## Work order
The records appear below. Set down exactly each line from the one that contains "red spray bottle: 1 -> 3" through the last, both included.

Object change descriptions:
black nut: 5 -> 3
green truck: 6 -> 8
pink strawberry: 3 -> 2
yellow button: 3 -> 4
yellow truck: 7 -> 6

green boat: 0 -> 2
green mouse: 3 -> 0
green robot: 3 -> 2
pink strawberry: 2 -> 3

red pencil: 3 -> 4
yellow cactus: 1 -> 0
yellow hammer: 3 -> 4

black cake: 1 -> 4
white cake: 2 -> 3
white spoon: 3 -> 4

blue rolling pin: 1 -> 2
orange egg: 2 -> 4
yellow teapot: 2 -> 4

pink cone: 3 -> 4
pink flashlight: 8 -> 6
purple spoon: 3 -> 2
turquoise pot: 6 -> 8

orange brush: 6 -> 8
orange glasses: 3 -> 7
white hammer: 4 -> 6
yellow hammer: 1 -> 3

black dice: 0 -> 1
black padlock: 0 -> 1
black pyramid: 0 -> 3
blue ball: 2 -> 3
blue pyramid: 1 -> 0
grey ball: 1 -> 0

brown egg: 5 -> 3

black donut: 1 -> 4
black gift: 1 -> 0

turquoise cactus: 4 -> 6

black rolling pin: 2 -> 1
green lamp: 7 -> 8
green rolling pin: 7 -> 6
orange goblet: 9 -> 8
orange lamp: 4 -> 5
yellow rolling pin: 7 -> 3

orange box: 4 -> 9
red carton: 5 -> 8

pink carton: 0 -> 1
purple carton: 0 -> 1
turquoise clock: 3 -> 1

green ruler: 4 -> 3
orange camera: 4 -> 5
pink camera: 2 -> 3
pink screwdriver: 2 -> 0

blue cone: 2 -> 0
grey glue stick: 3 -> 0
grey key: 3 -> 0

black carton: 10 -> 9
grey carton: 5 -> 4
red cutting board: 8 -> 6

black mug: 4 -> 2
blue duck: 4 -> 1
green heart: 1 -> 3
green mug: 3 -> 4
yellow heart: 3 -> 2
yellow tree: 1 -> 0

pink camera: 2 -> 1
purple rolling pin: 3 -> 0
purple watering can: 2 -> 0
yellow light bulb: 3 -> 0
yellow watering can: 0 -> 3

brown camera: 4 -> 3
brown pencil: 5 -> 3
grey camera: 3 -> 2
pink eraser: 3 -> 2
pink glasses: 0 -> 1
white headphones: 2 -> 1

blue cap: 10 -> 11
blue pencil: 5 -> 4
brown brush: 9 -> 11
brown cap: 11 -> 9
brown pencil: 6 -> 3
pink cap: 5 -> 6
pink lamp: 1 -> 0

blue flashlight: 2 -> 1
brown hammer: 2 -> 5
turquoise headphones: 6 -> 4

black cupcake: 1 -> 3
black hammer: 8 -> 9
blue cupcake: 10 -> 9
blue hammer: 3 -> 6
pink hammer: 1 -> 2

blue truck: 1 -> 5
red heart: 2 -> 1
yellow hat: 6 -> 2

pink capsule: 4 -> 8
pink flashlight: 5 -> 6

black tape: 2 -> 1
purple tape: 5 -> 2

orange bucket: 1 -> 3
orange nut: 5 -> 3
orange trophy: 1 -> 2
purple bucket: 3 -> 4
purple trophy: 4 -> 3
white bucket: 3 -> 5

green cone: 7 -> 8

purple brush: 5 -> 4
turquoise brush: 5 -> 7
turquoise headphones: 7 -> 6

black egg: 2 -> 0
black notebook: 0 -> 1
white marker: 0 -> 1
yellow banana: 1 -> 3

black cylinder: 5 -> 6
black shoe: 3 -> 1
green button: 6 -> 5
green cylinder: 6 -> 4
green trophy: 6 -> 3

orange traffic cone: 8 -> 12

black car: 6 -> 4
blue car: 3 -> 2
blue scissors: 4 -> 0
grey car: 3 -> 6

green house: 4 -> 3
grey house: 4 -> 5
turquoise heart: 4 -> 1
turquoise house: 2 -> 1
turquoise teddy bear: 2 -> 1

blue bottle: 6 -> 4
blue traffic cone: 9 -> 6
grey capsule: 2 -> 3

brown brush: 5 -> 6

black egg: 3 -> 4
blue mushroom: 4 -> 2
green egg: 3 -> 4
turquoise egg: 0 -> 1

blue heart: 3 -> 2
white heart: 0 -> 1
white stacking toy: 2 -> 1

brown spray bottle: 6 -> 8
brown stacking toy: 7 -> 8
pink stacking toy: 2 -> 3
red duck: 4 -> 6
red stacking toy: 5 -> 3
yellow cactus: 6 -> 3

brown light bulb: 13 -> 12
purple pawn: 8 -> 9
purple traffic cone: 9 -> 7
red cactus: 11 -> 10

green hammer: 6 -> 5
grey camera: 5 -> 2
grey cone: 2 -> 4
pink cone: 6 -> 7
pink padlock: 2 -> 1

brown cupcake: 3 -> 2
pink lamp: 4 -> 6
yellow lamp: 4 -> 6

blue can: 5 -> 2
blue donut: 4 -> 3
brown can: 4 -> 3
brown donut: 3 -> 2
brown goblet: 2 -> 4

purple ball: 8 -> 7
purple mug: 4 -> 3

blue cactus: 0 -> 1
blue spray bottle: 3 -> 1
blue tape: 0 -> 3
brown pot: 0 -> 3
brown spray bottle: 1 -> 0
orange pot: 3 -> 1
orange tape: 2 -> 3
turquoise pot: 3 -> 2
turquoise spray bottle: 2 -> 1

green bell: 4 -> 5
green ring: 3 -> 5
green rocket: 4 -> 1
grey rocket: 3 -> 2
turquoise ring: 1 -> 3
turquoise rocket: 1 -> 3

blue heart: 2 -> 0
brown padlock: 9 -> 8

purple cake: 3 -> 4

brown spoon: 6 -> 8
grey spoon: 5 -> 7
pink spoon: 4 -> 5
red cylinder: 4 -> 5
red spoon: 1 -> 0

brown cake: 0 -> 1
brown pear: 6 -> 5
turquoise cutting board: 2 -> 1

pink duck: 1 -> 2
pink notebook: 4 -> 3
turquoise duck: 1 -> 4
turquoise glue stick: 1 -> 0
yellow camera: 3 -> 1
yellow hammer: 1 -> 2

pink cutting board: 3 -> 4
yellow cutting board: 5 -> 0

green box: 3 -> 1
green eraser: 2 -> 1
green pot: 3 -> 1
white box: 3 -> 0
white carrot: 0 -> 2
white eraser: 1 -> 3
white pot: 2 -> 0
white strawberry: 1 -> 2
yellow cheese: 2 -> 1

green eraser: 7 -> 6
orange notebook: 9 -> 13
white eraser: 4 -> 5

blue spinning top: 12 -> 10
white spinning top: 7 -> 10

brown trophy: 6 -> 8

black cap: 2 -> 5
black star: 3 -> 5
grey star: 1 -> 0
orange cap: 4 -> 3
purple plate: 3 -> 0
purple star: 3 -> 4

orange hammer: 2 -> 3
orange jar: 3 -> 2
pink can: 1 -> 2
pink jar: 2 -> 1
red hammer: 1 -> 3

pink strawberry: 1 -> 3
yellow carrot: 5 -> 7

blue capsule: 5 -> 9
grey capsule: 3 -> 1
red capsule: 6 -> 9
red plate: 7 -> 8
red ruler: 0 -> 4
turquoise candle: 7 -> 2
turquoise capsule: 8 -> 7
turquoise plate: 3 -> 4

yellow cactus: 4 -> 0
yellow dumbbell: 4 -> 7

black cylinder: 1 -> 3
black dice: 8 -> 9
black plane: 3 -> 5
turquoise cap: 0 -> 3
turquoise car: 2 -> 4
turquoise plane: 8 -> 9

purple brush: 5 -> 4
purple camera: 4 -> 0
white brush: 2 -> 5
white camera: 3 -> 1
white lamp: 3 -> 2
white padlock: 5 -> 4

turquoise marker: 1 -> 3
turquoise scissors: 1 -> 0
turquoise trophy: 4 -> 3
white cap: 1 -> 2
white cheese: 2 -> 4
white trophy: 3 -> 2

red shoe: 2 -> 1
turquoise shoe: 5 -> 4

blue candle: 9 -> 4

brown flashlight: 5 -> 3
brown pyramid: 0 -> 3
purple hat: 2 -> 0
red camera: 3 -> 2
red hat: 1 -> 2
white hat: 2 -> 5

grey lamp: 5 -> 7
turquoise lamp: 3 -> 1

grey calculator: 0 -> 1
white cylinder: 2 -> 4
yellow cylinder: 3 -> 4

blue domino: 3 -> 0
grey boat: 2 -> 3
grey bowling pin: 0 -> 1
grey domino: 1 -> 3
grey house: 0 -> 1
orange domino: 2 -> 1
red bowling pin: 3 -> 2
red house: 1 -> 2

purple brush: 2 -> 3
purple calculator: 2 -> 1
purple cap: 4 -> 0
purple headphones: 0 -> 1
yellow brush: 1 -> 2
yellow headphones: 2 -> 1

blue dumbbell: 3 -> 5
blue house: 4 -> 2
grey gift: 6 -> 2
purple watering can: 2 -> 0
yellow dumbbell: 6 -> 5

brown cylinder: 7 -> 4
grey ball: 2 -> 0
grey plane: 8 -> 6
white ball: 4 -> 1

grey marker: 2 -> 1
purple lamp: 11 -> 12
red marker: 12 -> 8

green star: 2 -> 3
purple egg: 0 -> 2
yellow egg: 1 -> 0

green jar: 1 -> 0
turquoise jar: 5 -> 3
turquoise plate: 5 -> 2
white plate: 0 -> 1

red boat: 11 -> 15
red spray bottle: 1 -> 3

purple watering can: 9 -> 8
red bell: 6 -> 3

## Output
red spray bottle: 1 -> 3

purple watering can: 9 -> 8
red bell: 6 -> 3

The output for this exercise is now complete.